- Opening Delimiter -

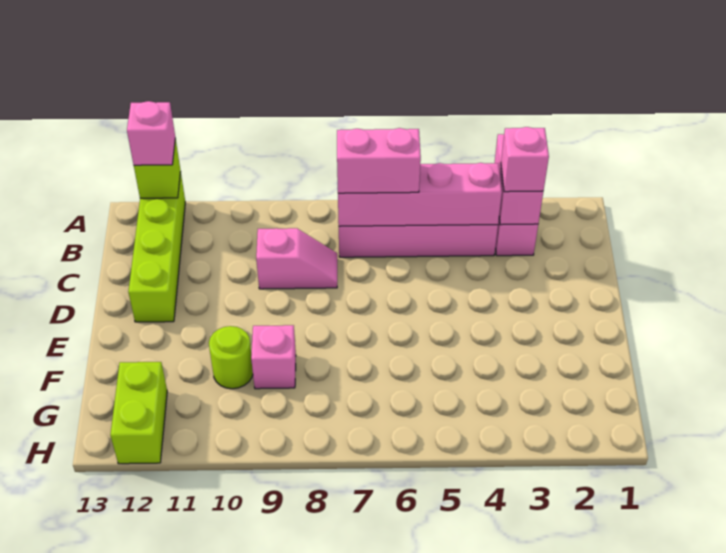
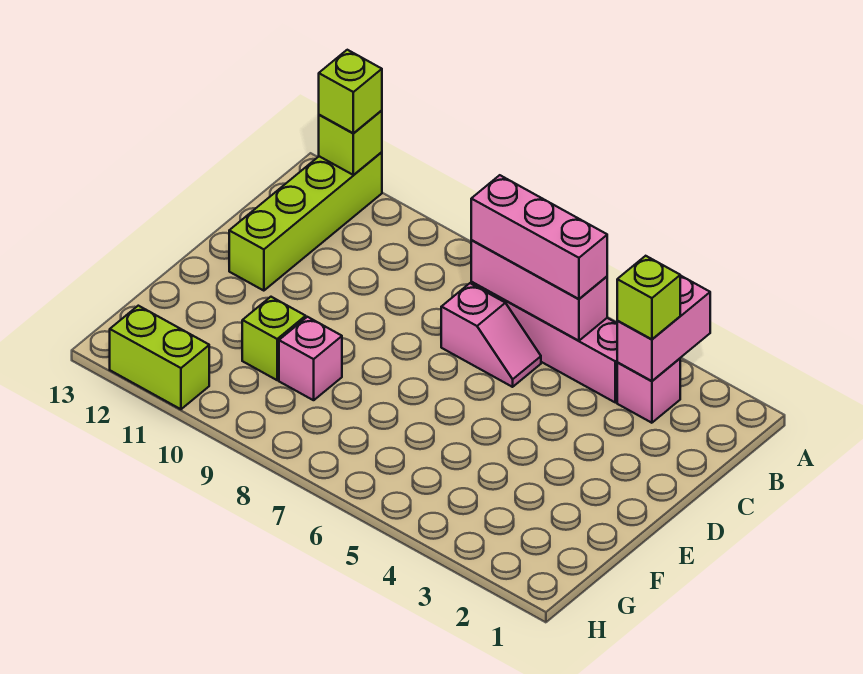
pink brick A12 level 3 -> lime brick A12 level 3
pink brick B3 level 3 -> lime brick B3 level 3
pink brick B4:B7 level 2 -> pink brick B5:B7 level 2
pink brick B6:B7 level 3 -> pink brick B5:B7 level 3
pink slope C8:C9 level 1 top 9 -> pink slope C6:C7 level 1 top 7
lime round brick F10 level 1 -> lime brick F10 level 1
lime brick G12:H12 level 1 -> lime brick H11:H12 level 1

- Closing Delimiter -

■ What you have to do: Find each line in the records that includes the word "lime". Report the total and nothing more.

■ Answer: 4